Exercise prompt: Set down each record that follows exactly. Drop the images.
*** Supplied material ***
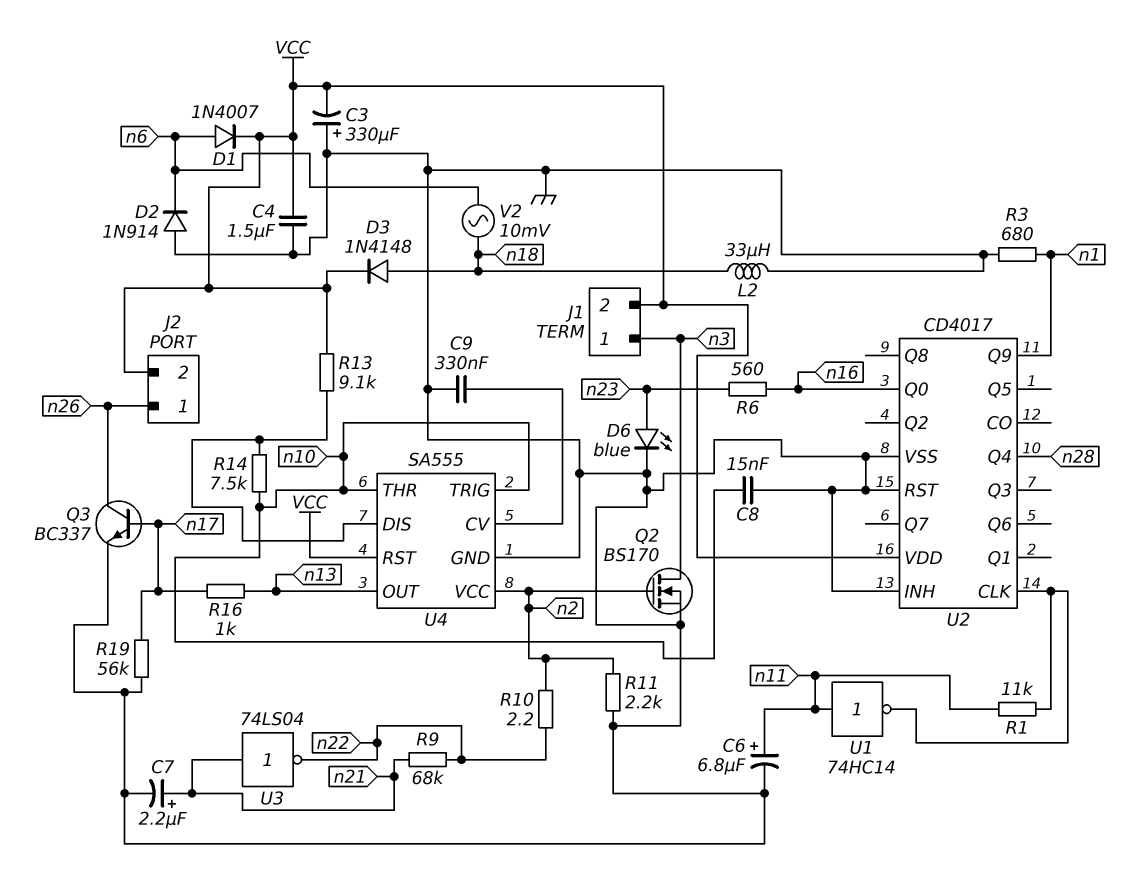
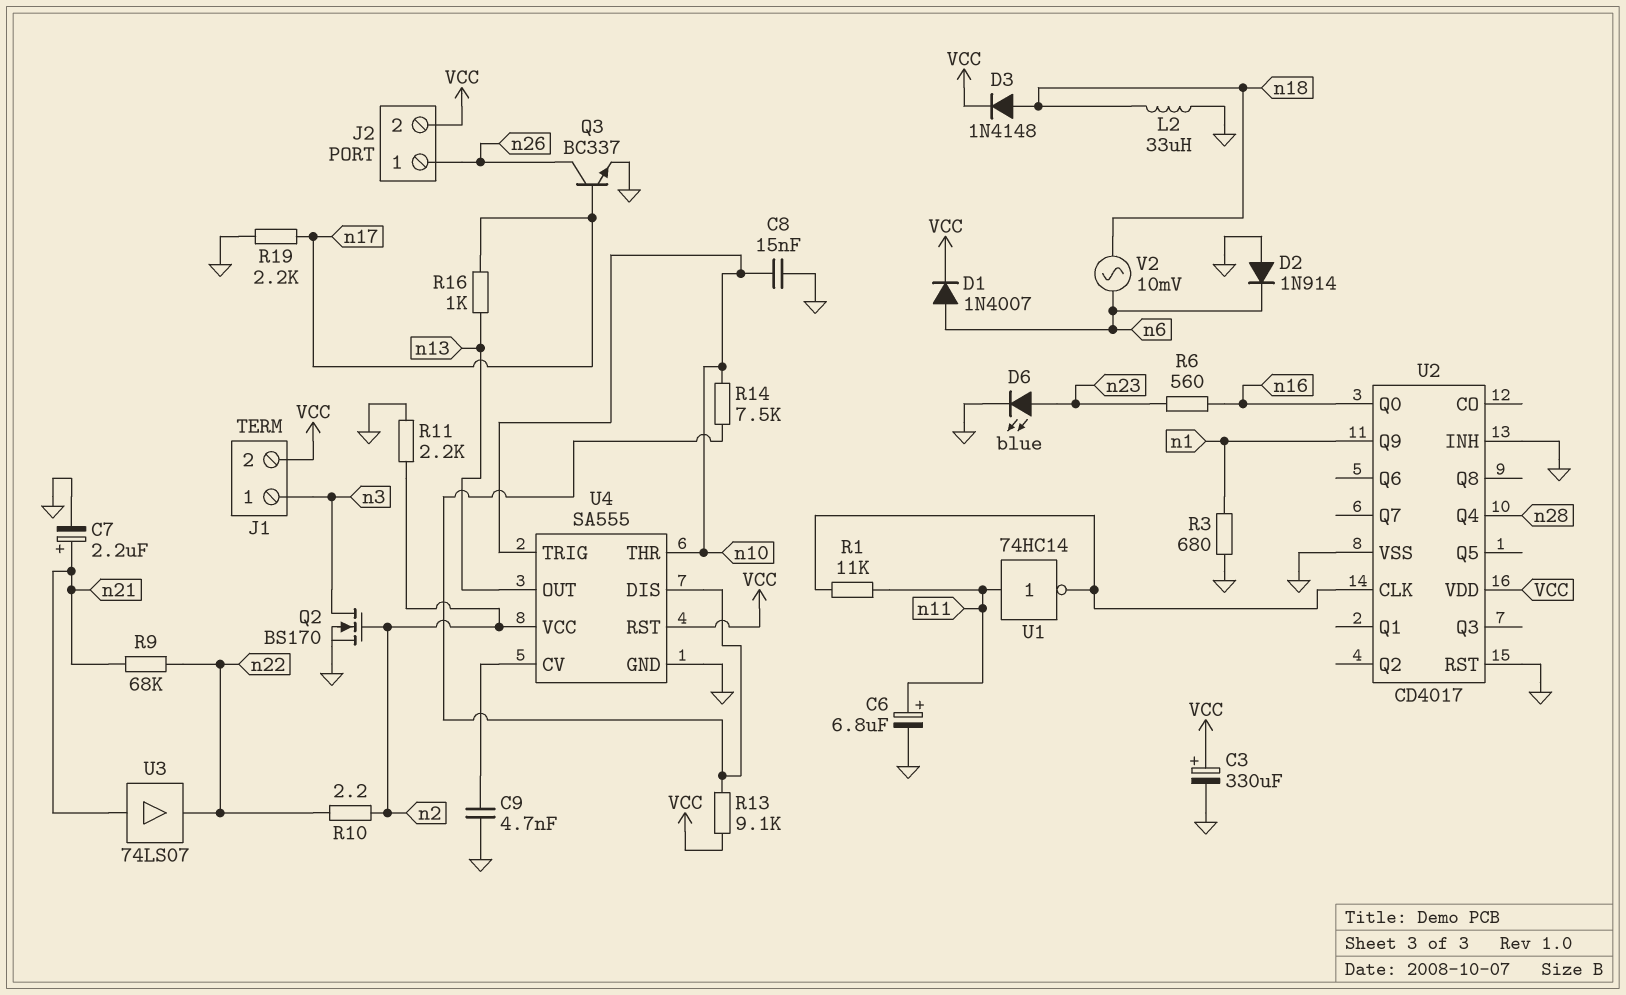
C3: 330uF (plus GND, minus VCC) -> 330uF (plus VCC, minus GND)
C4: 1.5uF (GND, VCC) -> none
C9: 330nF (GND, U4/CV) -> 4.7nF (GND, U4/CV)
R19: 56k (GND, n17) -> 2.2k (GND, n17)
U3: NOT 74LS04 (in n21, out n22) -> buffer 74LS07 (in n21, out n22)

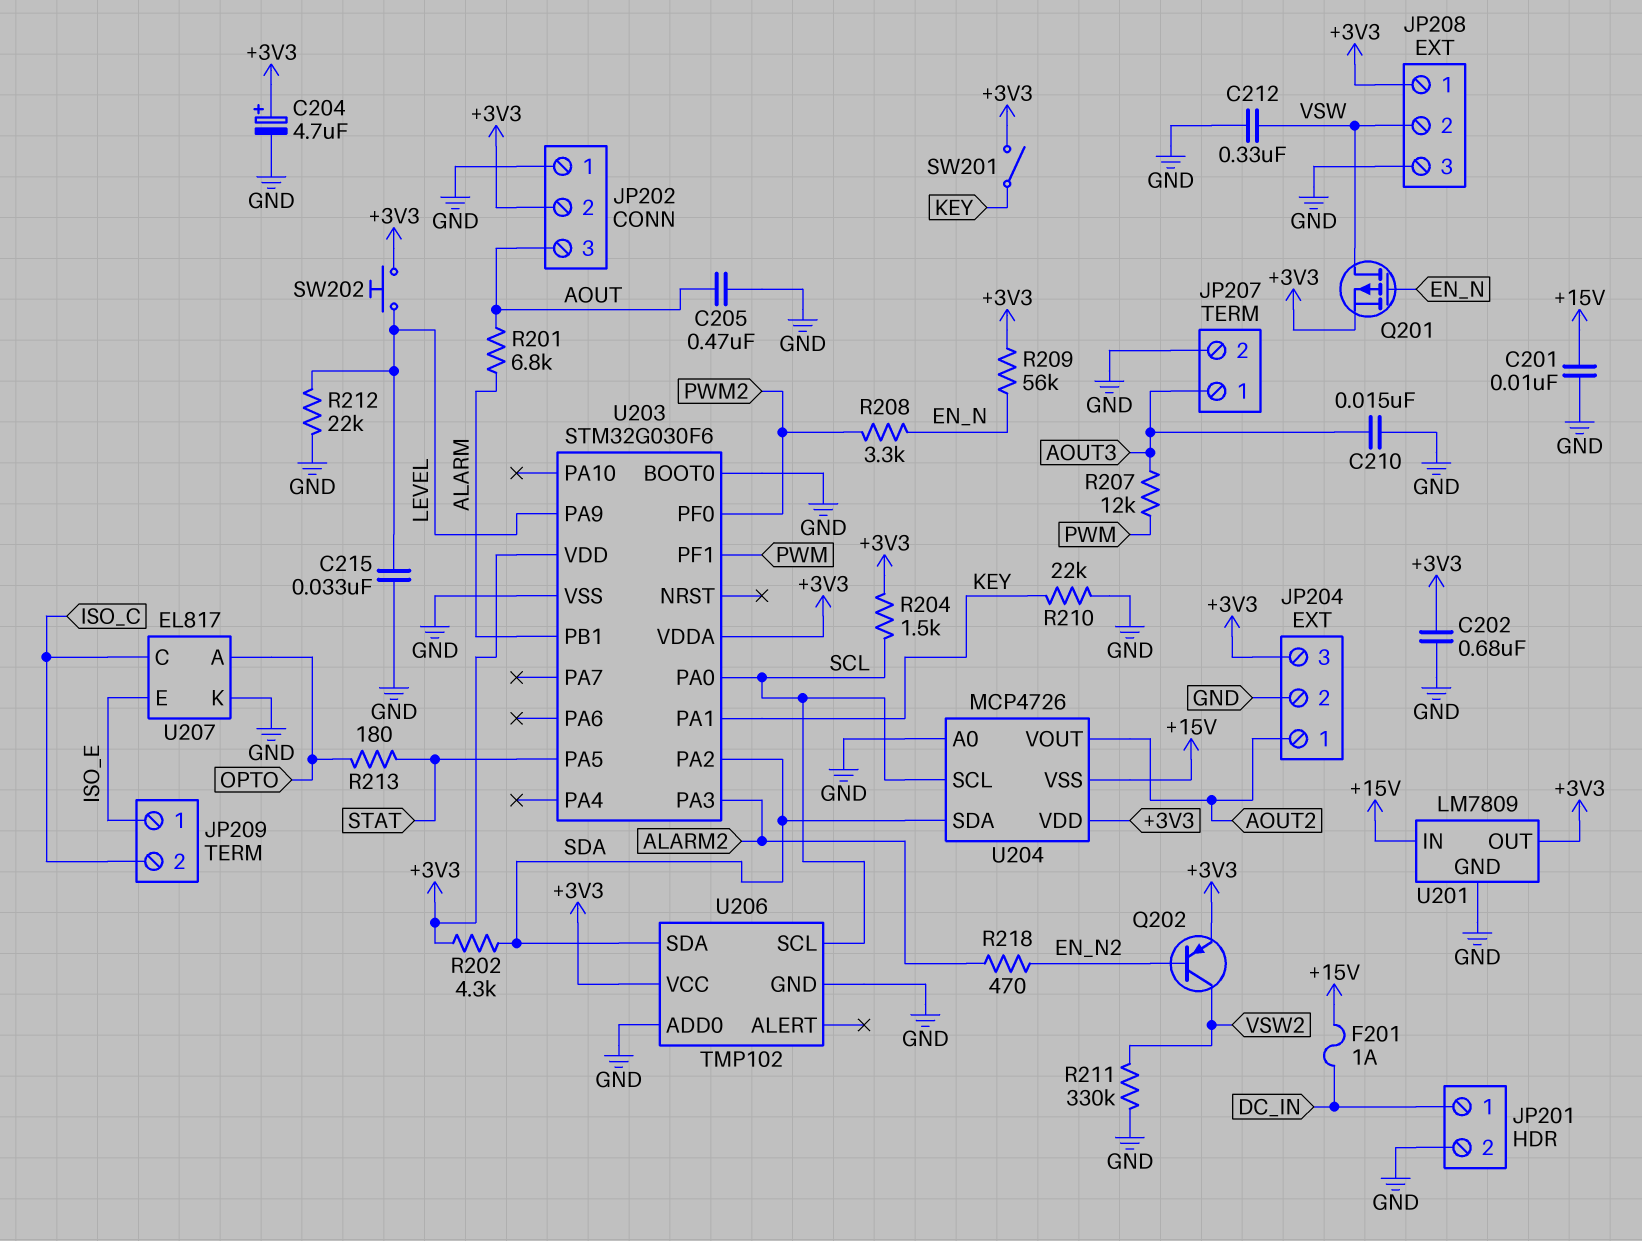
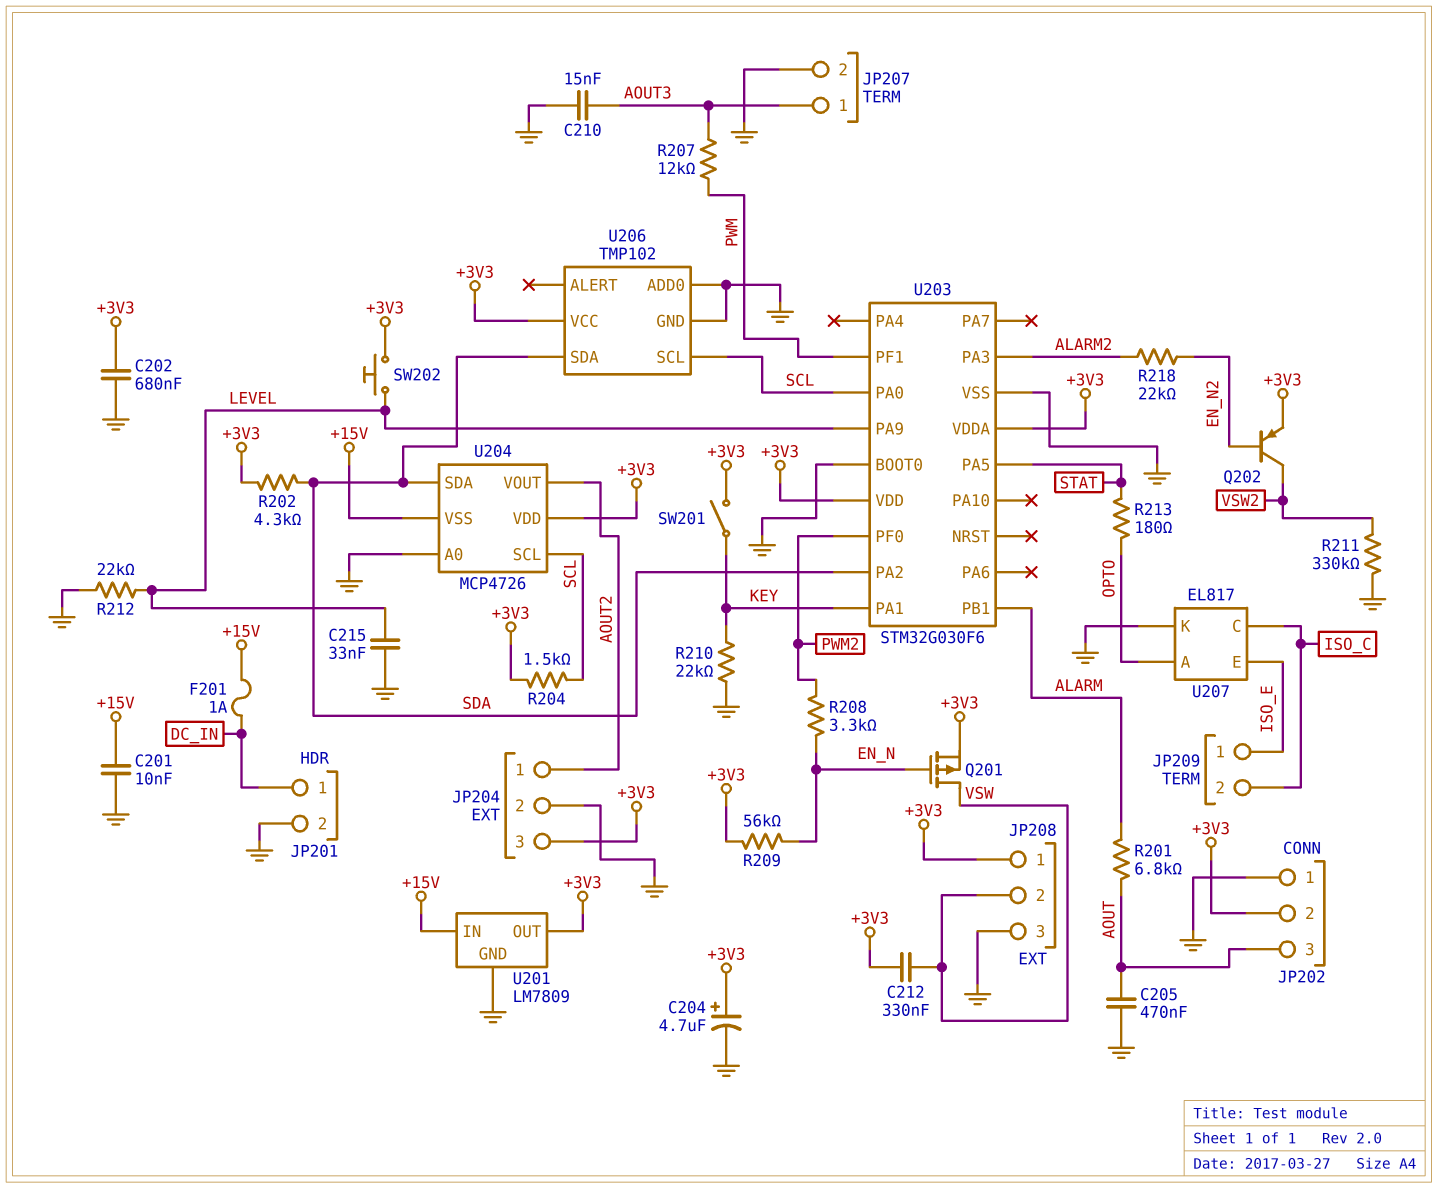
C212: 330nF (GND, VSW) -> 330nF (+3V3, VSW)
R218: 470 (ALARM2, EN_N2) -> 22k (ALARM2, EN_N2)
*** End of Supplied material ***
Reply:
C3: 330uF (plus GND, minus VCC) -> 330uF (plus VCC, minus GND)
C4: 1.5uF (GND, VCC) -> none
C9: 330nF (GND, U4/CV) -> 4.7nF (GND, U4/CV)
R19: 56k (GND, n17) -> 2.2k (GND, n17)
U3: NOT 74LS04 (in n21, out n22) -> buffer 74LS07 (in n21, out n22)

C212: 330nF (GND, VSW) -> 330nF (+3V3, VSW)
R218: 470 (ALARM2, EN_N2) -> 22k (ALARM2, EN_N2)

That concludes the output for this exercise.